### Exercise prompt:
Look through the entries. Copy each line that has the word "purple".

### Input:
.....
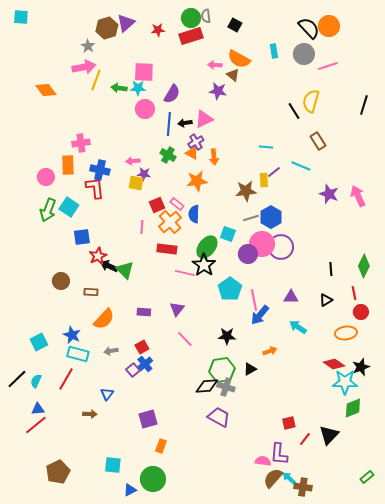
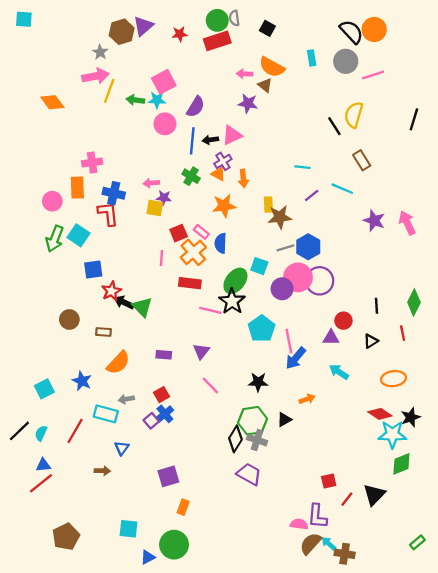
pink square: (144, 72) -> (164, 82), turned -30
yellow rectangle: (264, 180) -> (268, 205), moved
red circle: (361, 312) -> (343, 321), moved
cyan rectangle: (78, 354) -> (106, 414), moved
black diamond: (207, 386) -> (235, 439), turned -55

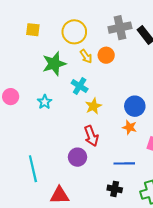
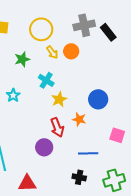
green star: (54, 64) -> (22, 59), size x0.7
orange star: (129, 127) -> (79, 119), moved

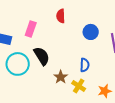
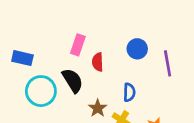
red semicircle: (61, 16) -> (98, 62), moved
pink rectangle: (31, 29) -> (78, 45), moved

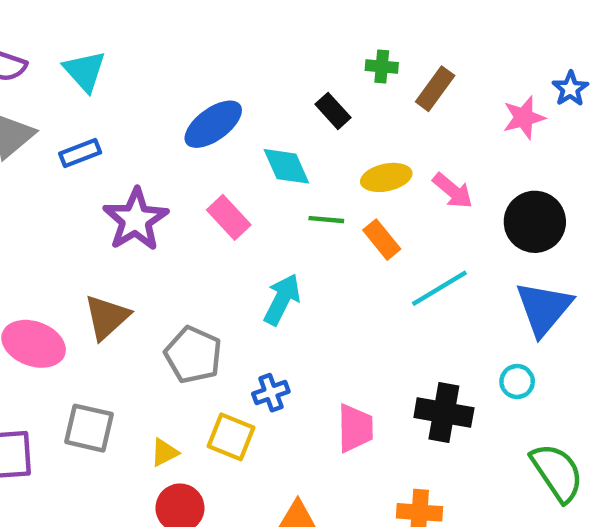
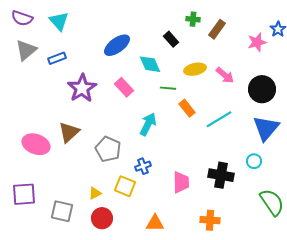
orange rectangle: (382, 240) -> (187, 108), moved
gray square: (89, 428) -> (62, 211), moved

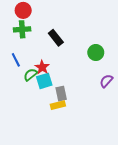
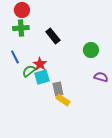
purple semicircle: (106, 81) -> (101, 77), turned 64
yellow rectangle: (58, 105) -> (63, 100), moved, turned 48

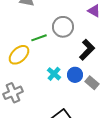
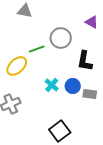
black L-shape: (87, 50) -> (85, 61), turned 145
gray rectangle: (92, 83) -> (90, 94), turned -32

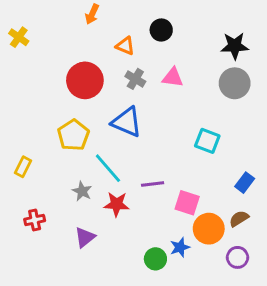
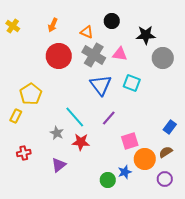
orange arrow: (92, 14) -> (53, 25), moved
black star: (235, 46) -> (146, 35), moved
gray cross: (135, 79) -> (94, 55), size x1.6
blue triangle: (127, 122) -> (101, 85), moved, turned 30
yellow pentagon: (73, 135) -> (31, 94), moved
cyan square: (207, 141) -> (132, 83), moved
purple line: (153, 184) -> (109, 118), moved, turned -42
pink square: (187, 203) -> (130, 141), turned -36

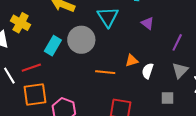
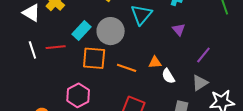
white semicircle: (148, 71) -> (168, 76), turned -63
orange square: (35, 94) -> (94, 58), moved

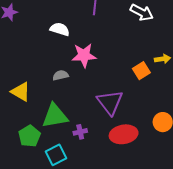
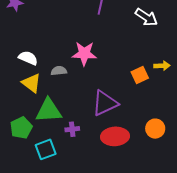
white semicircle: (60, 29) -> (28, 58), moved
yellow triangle: (21, 92) -> (31, 83), moved
purple triangle: (110, 102) -> (105, 103), turned 36

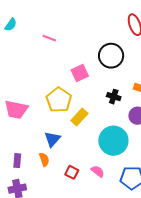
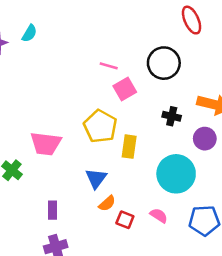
pink line: (49, 38) -> (109, 66), moved
yellow rectangle: (79, 117) -> (129, 147), turned -30
orange semicircle: (44, 159) -> (107, 203), moved, turned 72

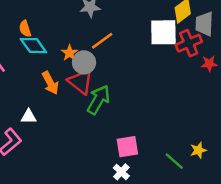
.....
### Written response:
purple semicircle: (106, 81) -> (101, 77), turned 64
purple line: (153, 184) -> (109, 118), moved, turned -42
purple triangle: (110, 102) -> (105, 103), turned 36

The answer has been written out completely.